Records from a data collection:

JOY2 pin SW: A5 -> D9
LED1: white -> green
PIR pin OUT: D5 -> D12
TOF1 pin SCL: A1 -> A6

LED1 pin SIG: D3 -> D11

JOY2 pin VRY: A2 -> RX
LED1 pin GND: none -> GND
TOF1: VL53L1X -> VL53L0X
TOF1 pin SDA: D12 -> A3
* * *
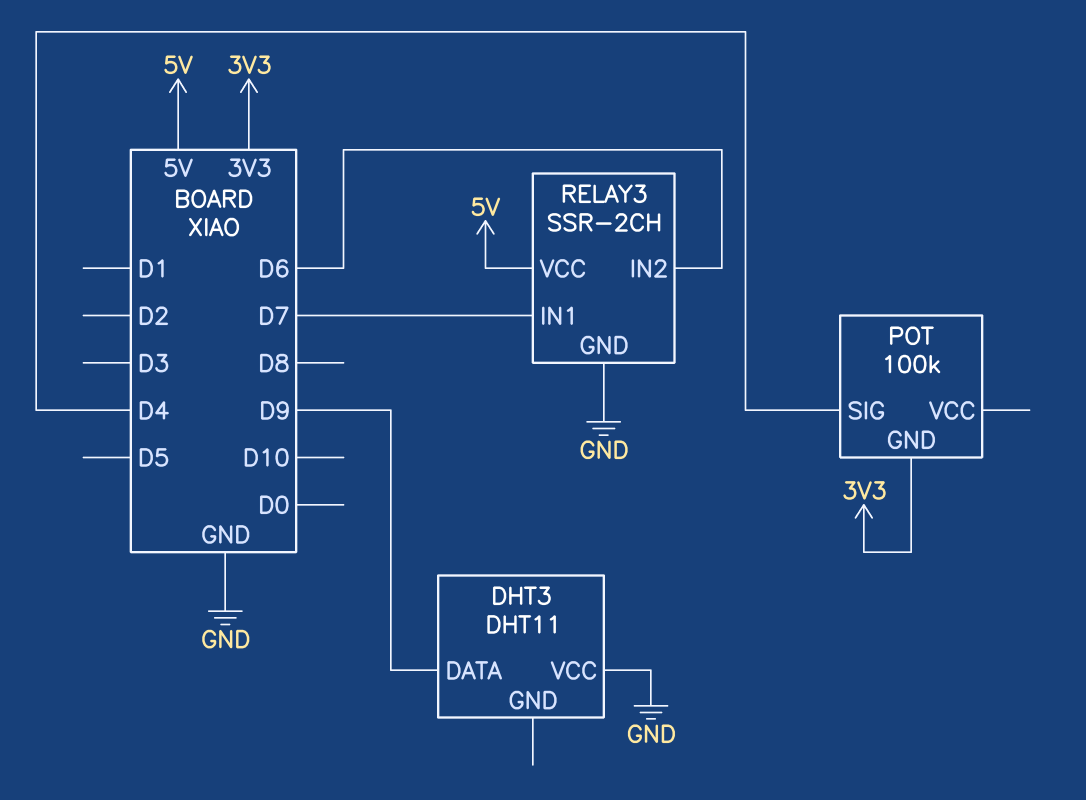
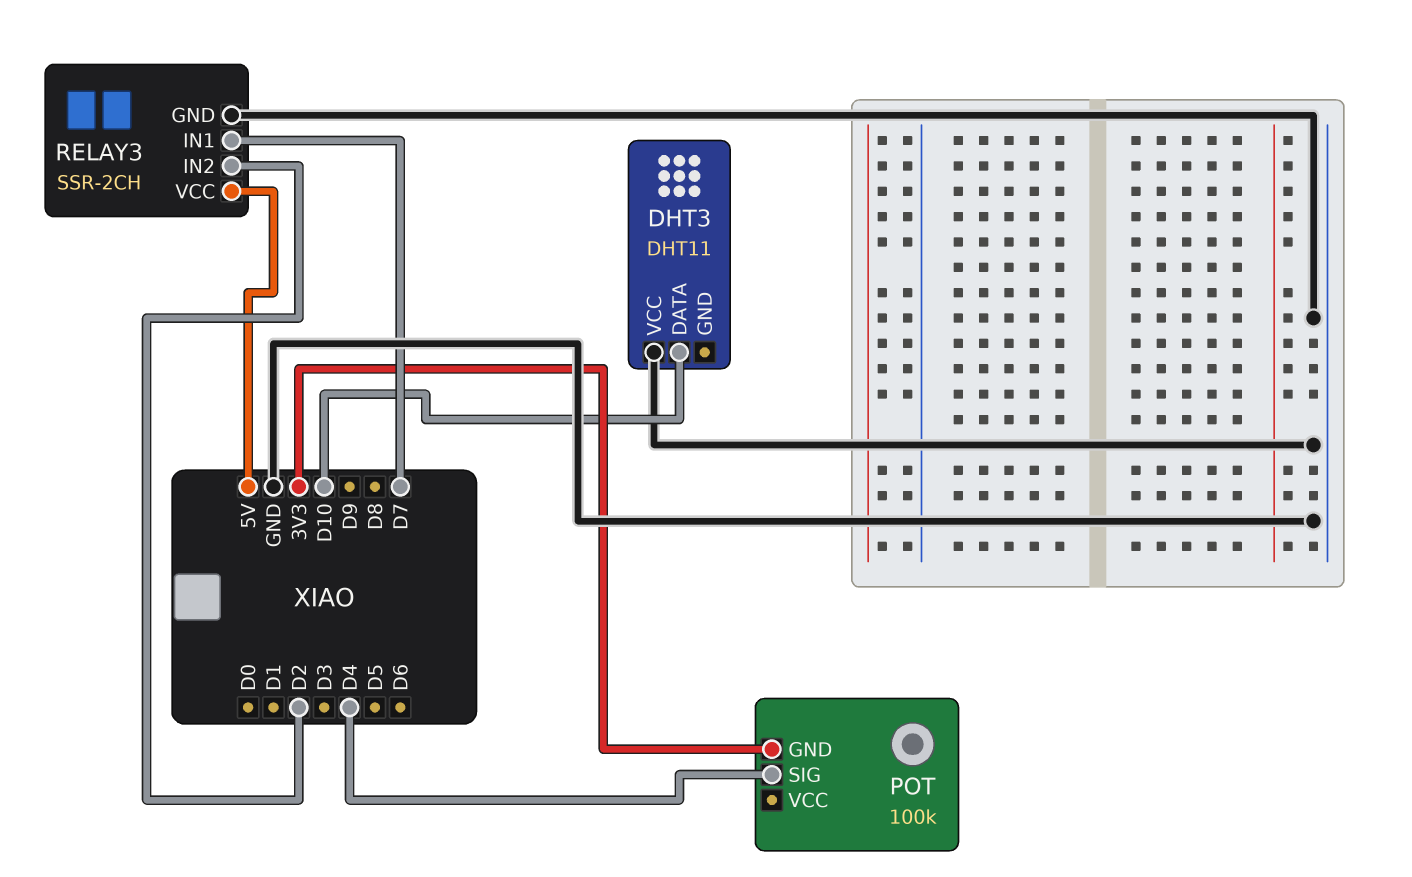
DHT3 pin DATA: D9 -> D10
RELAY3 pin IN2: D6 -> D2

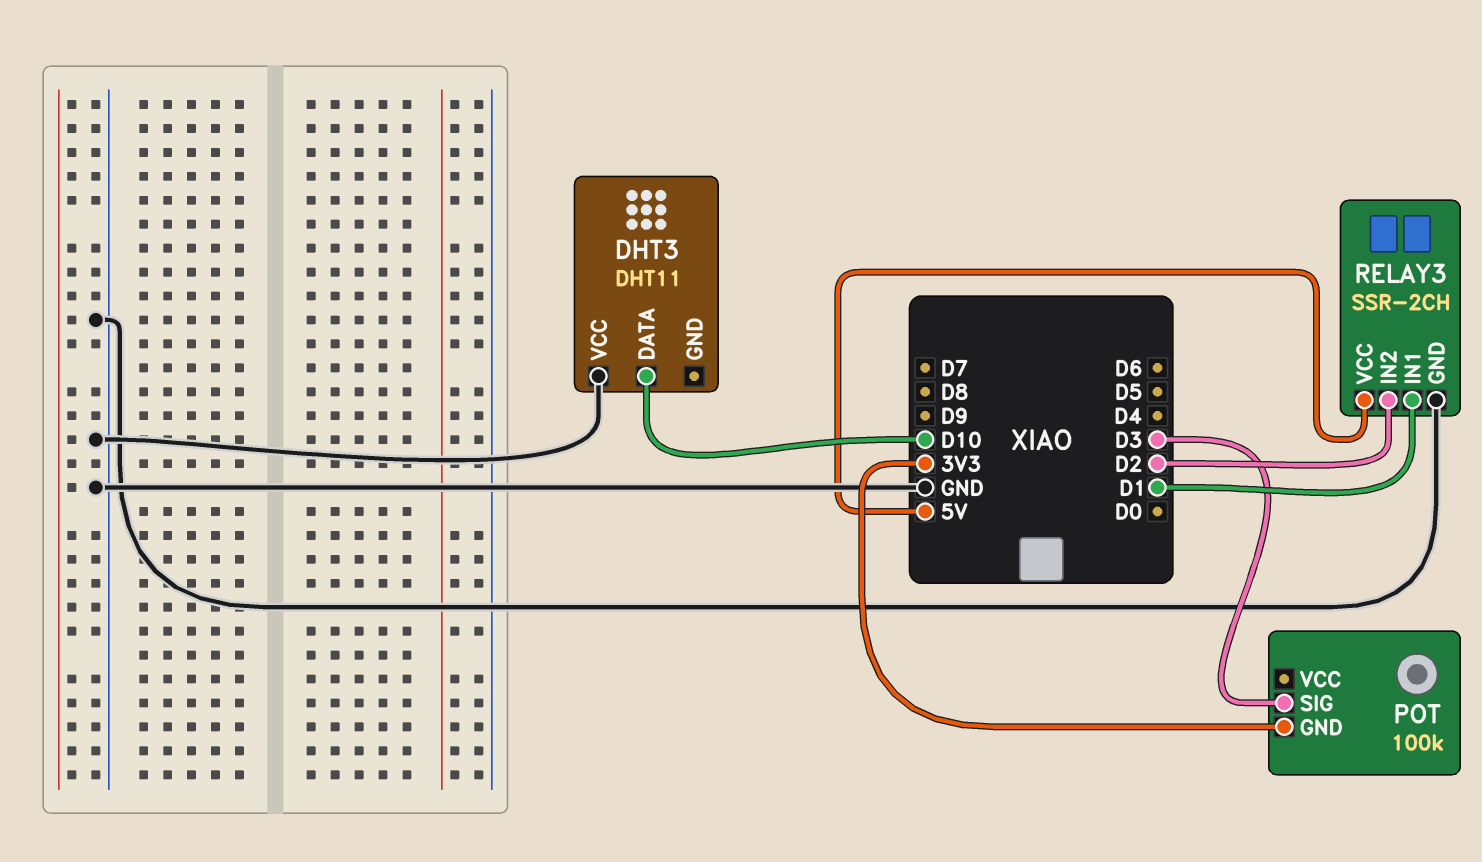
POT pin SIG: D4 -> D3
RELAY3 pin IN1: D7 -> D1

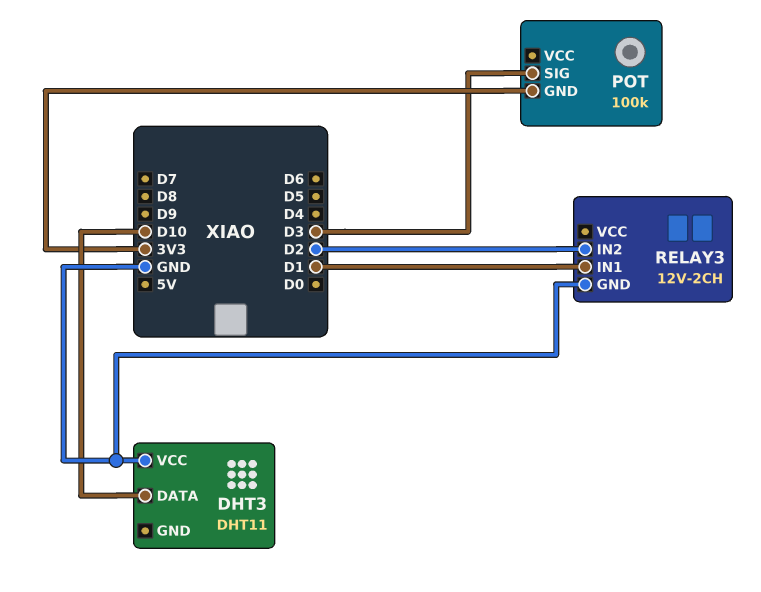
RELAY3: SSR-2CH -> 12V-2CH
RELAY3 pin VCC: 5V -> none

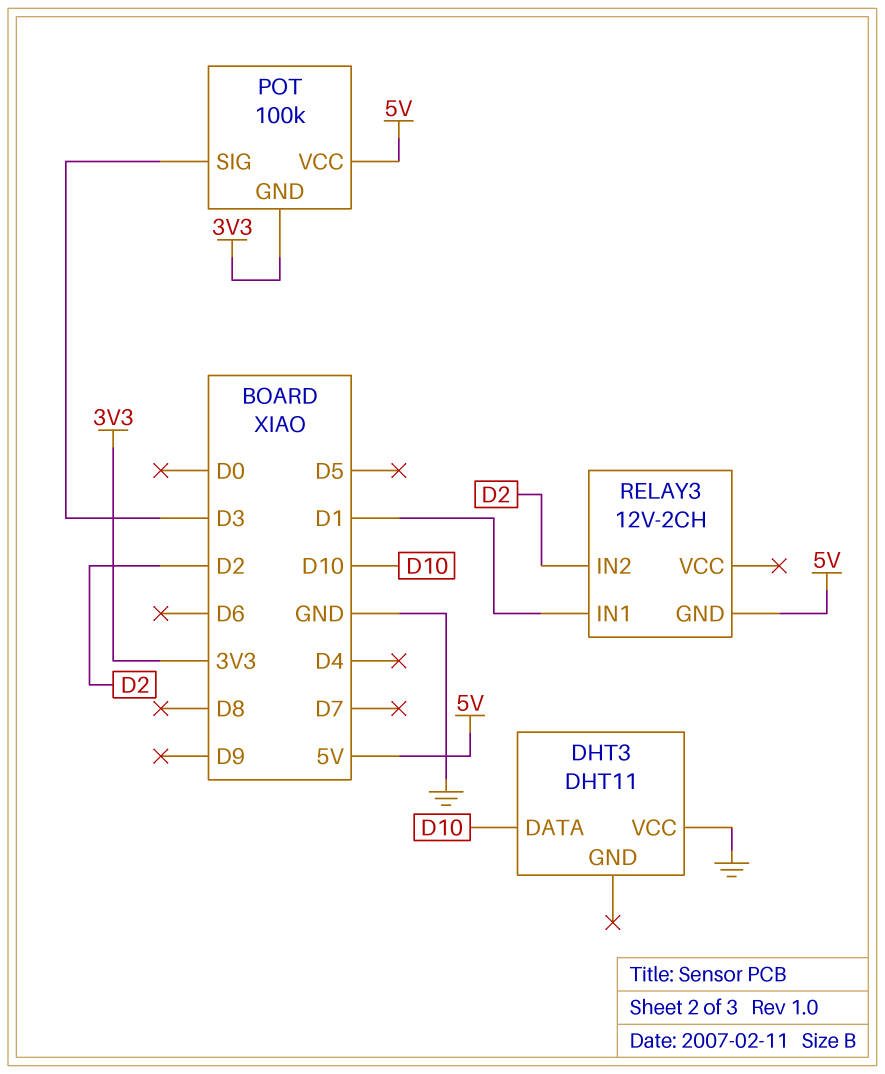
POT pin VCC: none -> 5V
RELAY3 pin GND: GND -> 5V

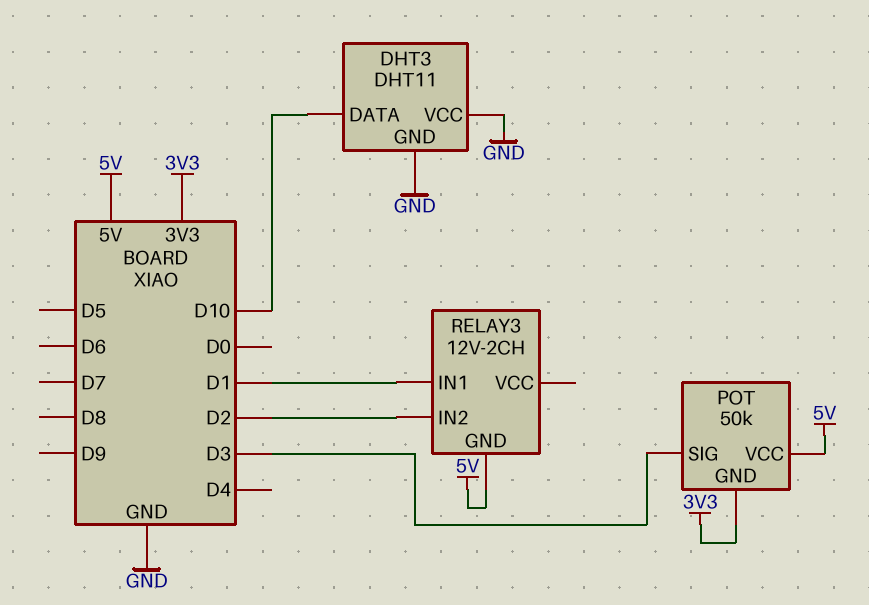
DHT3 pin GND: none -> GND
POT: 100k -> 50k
* * *
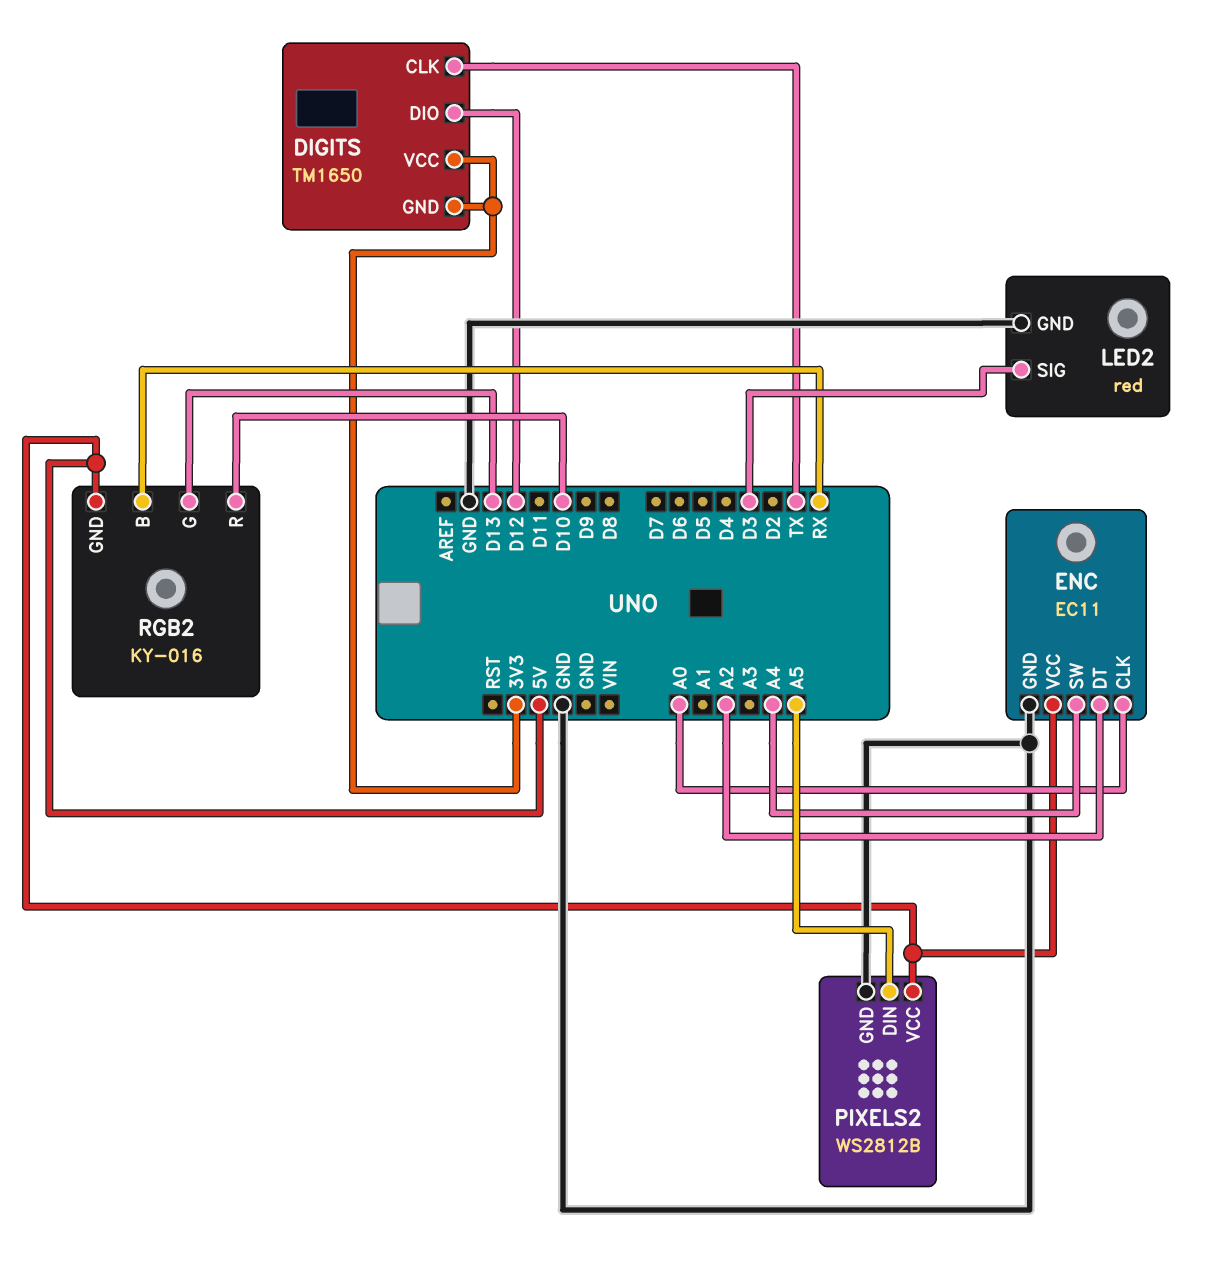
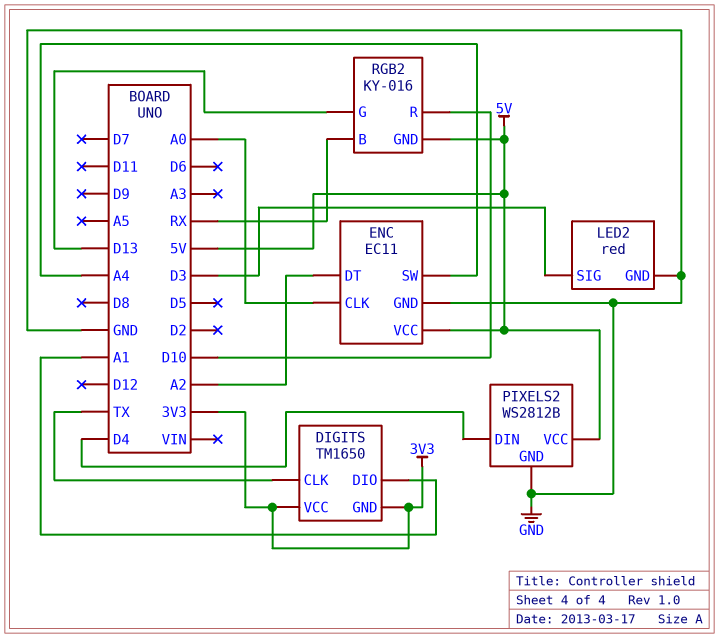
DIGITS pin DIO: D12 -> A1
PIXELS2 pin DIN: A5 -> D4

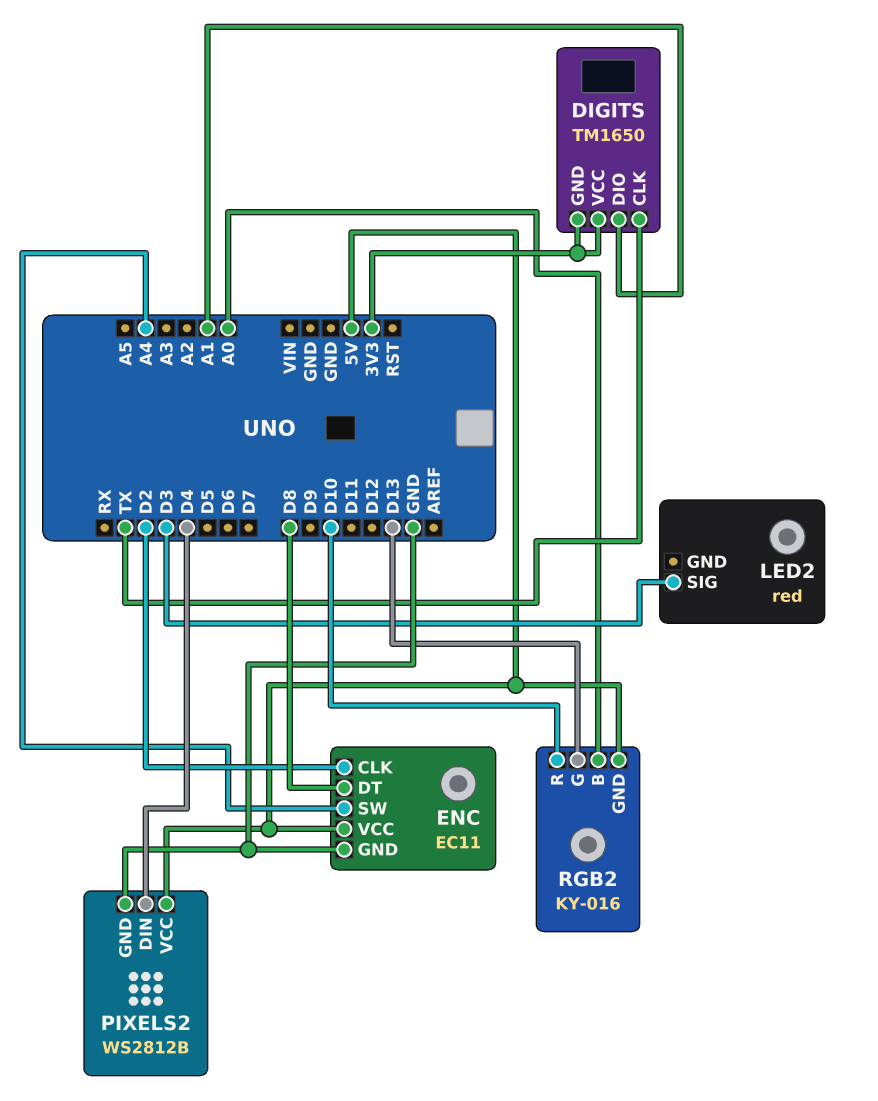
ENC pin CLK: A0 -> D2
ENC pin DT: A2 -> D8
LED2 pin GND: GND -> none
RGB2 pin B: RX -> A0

▸ WHAT YOU NEED TO DO
Write out exactly the lines above from the line with "PIR pin OUT: D5 -> D12" through the line with "TOF1 pin SDA: D12 -> A3", both of them included, and leave out all other lines.

▸ YOUR SOLUTION
PIR pin OUT: D5 -> D12
TOF1 pin SCL: A1 -> A6

LED1 pin SIG: D3 -> D11

JOY2 pin VRY: A2 -> RX
LED1 pin GND: none -> GND
TOF1: VL53L1X -> VL53L0X
TOF1 pin SDA: D12 -> A3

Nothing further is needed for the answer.